_ASSIGNED TASK:_
Reproduce the listing that follows character for character, excluding its pictures.

== EXCERPTED RECORDS

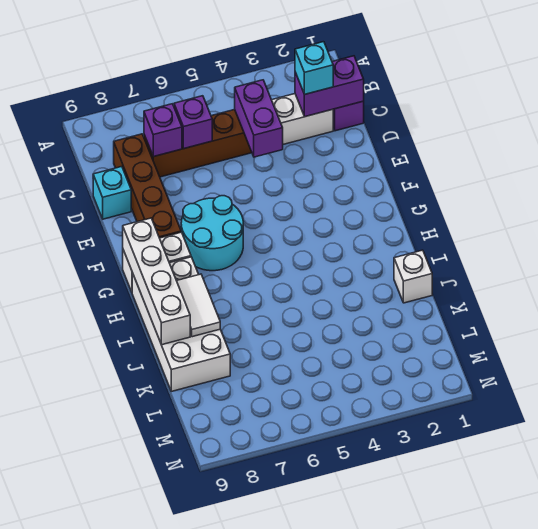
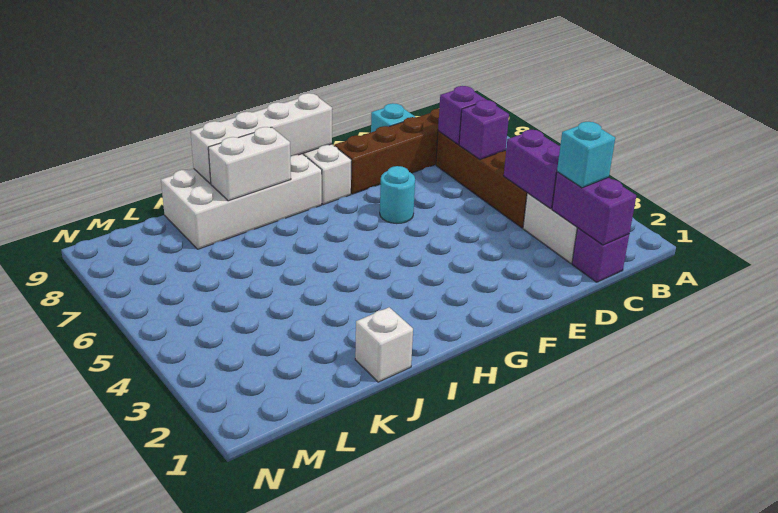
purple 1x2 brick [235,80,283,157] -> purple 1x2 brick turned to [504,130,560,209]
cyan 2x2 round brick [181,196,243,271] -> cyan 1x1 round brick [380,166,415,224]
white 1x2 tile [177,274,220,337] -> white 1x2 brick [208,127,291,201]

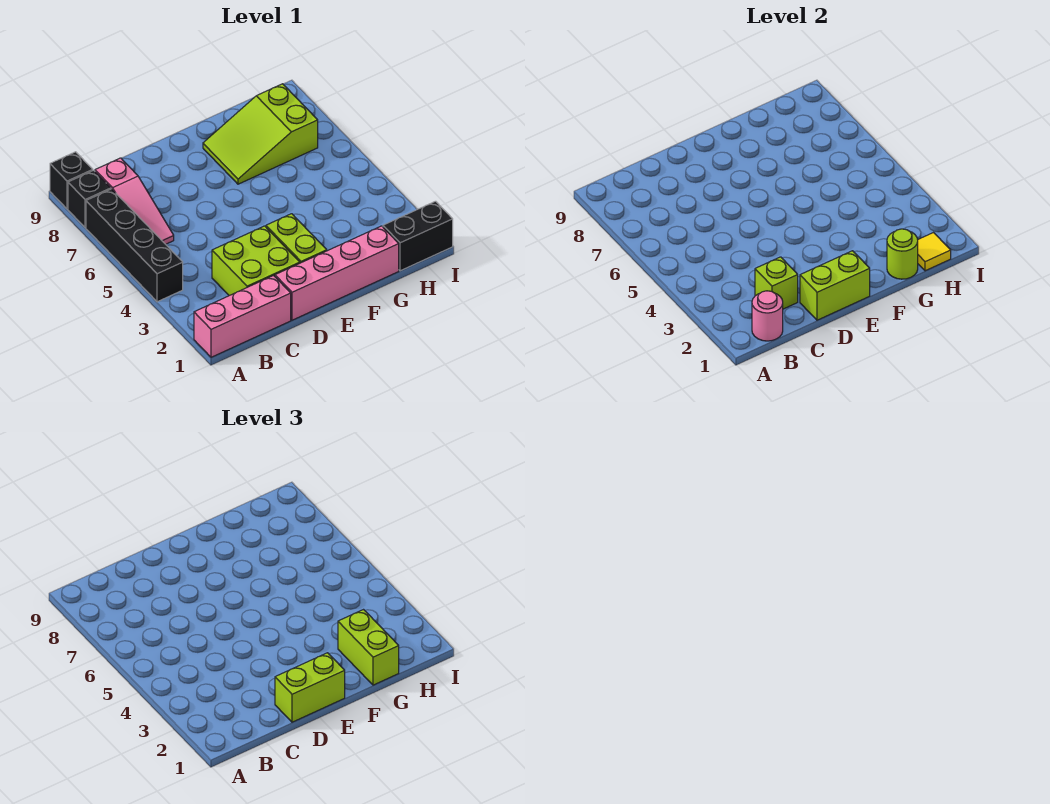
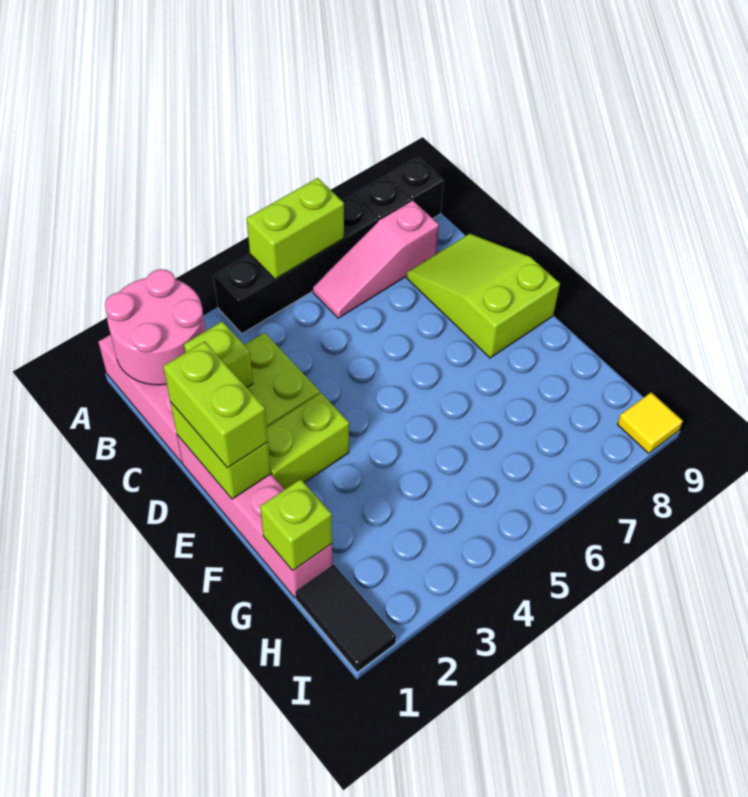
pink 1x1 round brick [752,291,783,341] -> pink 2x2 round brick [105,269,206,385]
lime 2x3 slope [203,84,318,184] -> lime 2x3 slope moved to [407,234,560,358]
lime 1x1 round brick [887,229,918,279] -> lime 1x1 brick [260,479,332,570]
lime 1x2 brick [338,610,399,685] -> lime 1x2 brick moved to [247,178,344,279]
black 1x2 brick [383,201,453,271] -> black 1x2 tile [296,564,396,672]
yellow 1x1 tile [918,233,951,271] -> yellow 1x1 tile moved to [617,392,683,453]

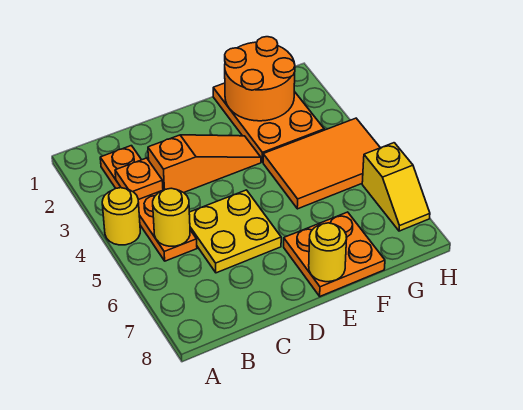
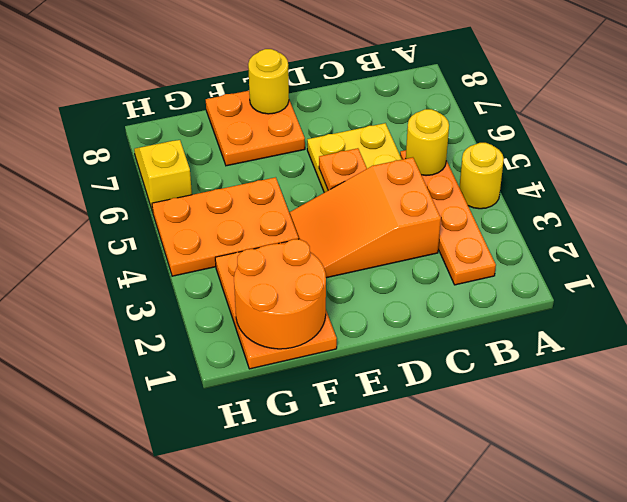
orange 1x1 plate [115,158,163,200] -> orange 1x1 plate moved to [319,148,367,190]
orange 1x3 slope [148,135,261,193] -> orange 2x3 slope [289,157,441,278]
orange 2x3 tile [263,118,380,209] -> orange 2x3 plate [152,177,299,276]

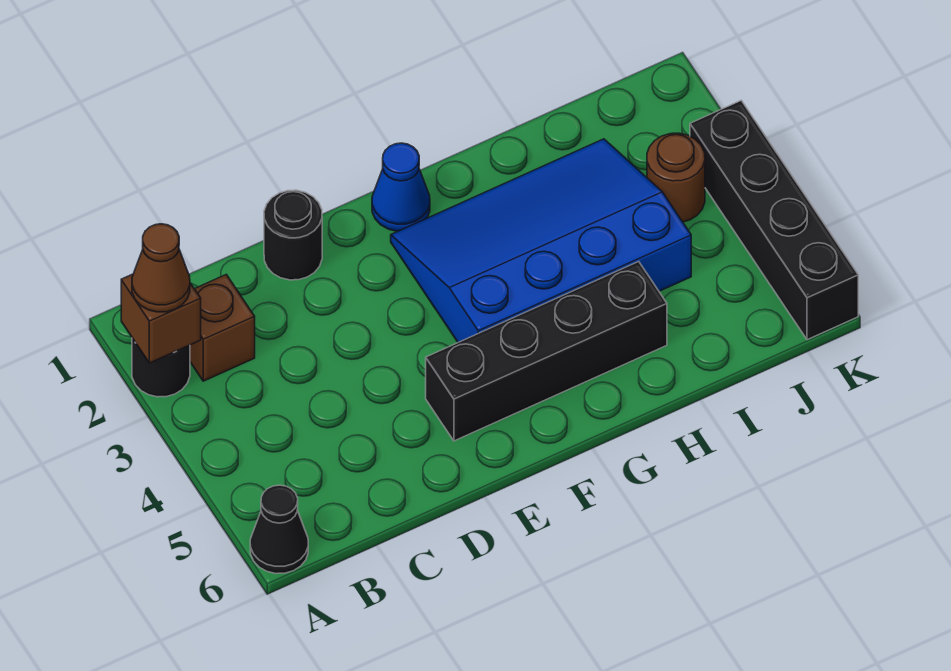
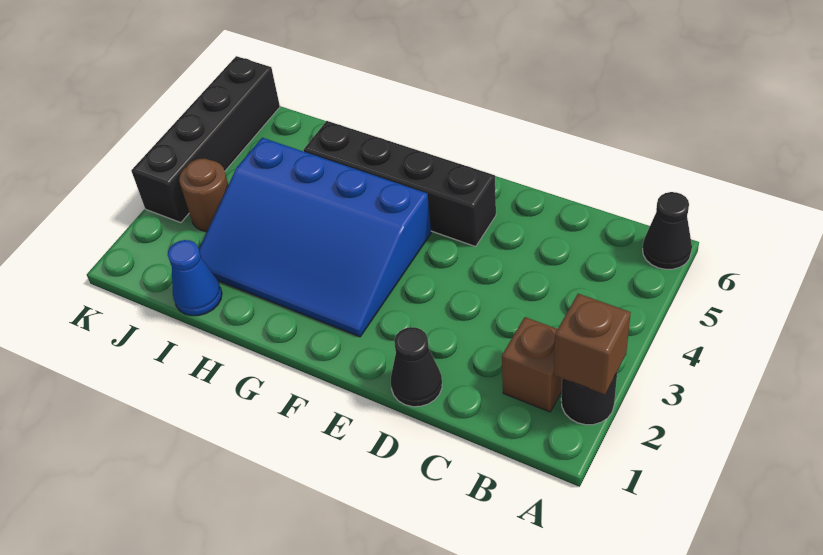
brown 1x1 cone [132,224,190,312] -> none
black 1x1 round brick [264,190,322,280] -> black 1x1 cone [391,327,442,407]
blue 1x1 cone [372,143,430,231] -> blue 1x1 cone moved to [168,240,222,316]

====

_YOUR SOLUTION:_
purple 1x2 brick [235,80,283,157] -> purple 1x2 brick turned to [504,130,560,209]
cyan 2x2 round brick [181,196,243,271] -> cyan 1x1 round brick [380,166,415,224]
white 1x2 tile [177,274,220,337] -> white 1x2 brick [208,127,291,201]

pink 1x1 round brick [752,291,783,341] -> pink 2x2 round brick [105,269,206,385]
lime 2x3 slope [203,84,318,184] -> lime 2x3 slope moved to [407,234,560,358]
lime 1x1 round brick [887,229,918,279] -> lime 1x1 brick [260,479,332,570]
lime 1x2 brick [338,610,399,685] -> lime 1x2 brick moved to [247,178,344,279]
black 1x2 brick [383,201,453,271] -> black 1x2 tile [296,564,396,672]
yellow 1x1 tile [918,233,951,271] -> yellow 1x1 tile moved to [617,392,683,453]

orange 1x1 plate [115,158,163,200] -> orange 1x1 plate moved to [319,148,367,190]
orange 1x3 slope [148,135,261,193] -> orange 2x3 slope [289,157,441,278]
orange 2x3 tile [263,118,380,209] -> orange 2x3 plate [152,177,299,276]

brown 1x1 cone [132,224,190,312] -> none
black 1x1 round brick [264,190,322,280] -> black 1x1 cone [391,327,442,407]
blue 1x1 cone [372,143,430,231] -> blue 1x1 cone moved to [168,240,222,316]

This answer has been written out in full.